**Information given**
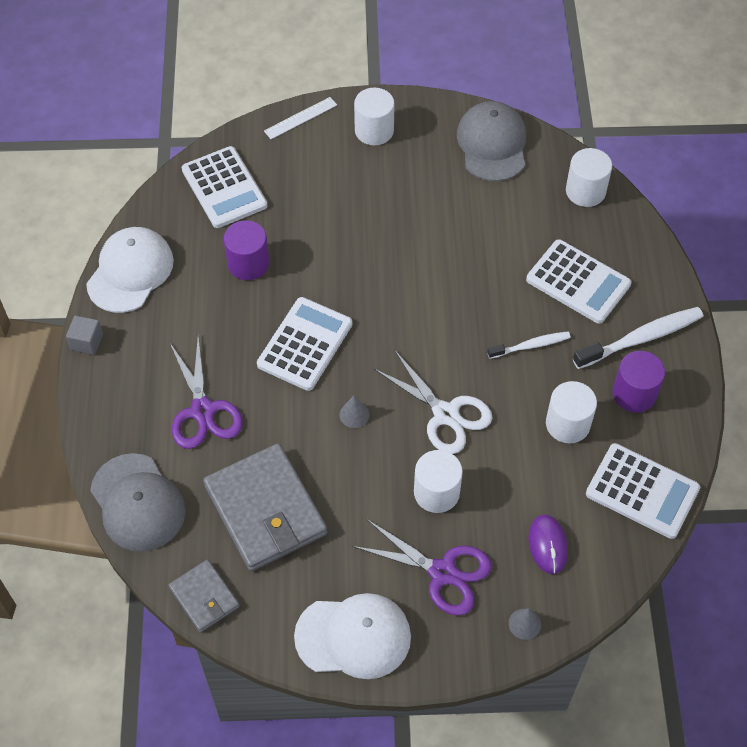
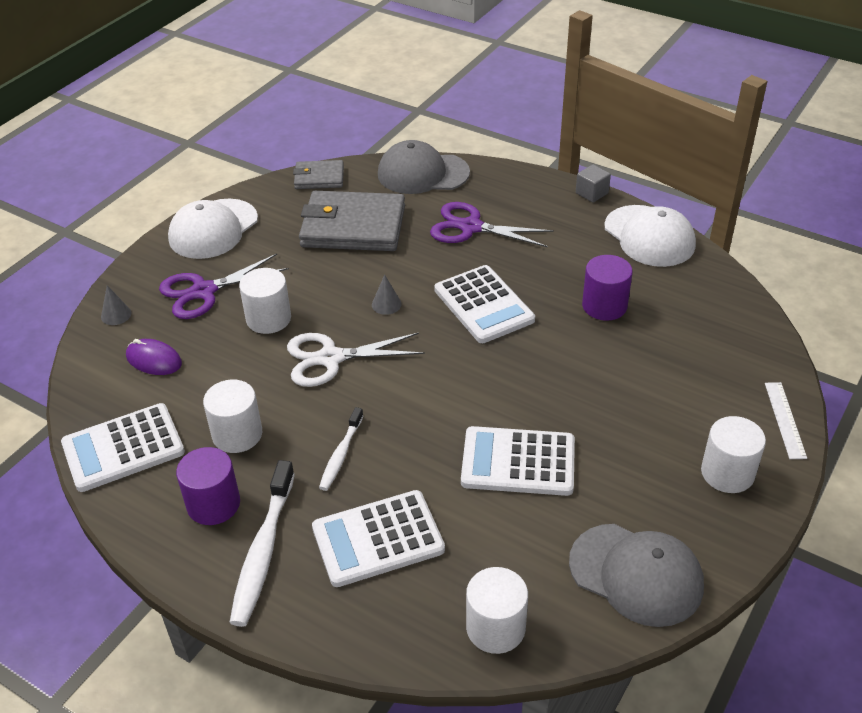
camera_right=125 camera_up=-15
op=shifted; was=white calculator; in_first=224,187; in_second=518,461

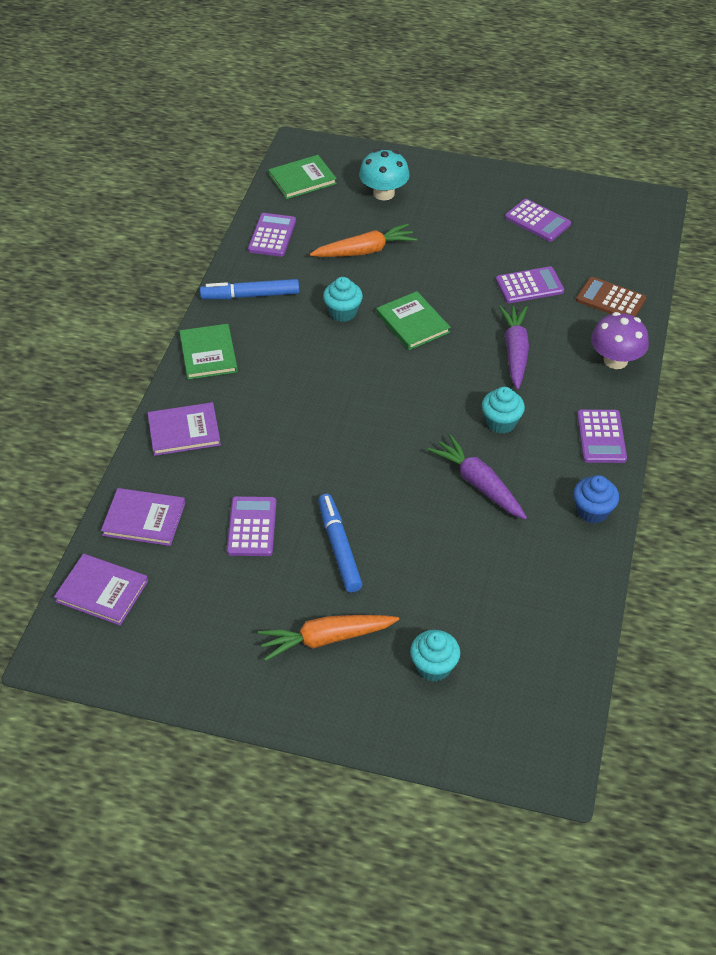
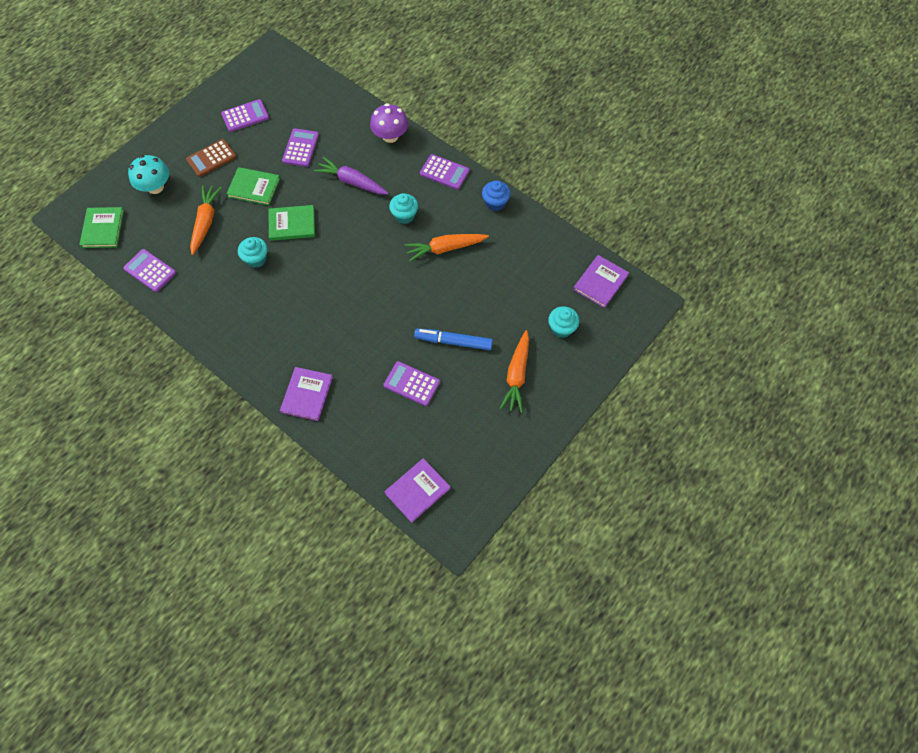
camera_right=-65 camera_up=15
op=gone; was=blue felt pen; in_first=249,289
op=shifted; was=violet book; in_first=143,517; in_second=601,281
op=shifted; was=leaf-green book; in_first=208,352; in_second=253,186
op=shifted; was=brown calculator; in_first=611,297; in_second=211,158
op=repainted; was=violet carrot; now=orange carrot; in_first=477,477; in_second=446,248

**Exercise instructions**
For each line above that contains the word "shifted", copy that line.

**Response box**
op=shifted; was=white calculator; in_first=224,187; in_second=518,461
op=shifted; was=violet book; in_first=143,517; in_second=601,281
op=shifted; was=leaf-green book; in_first=208,352; in_second=253,186
op=shifted; was=brown calculator; in_first=611,297; in_second=211,158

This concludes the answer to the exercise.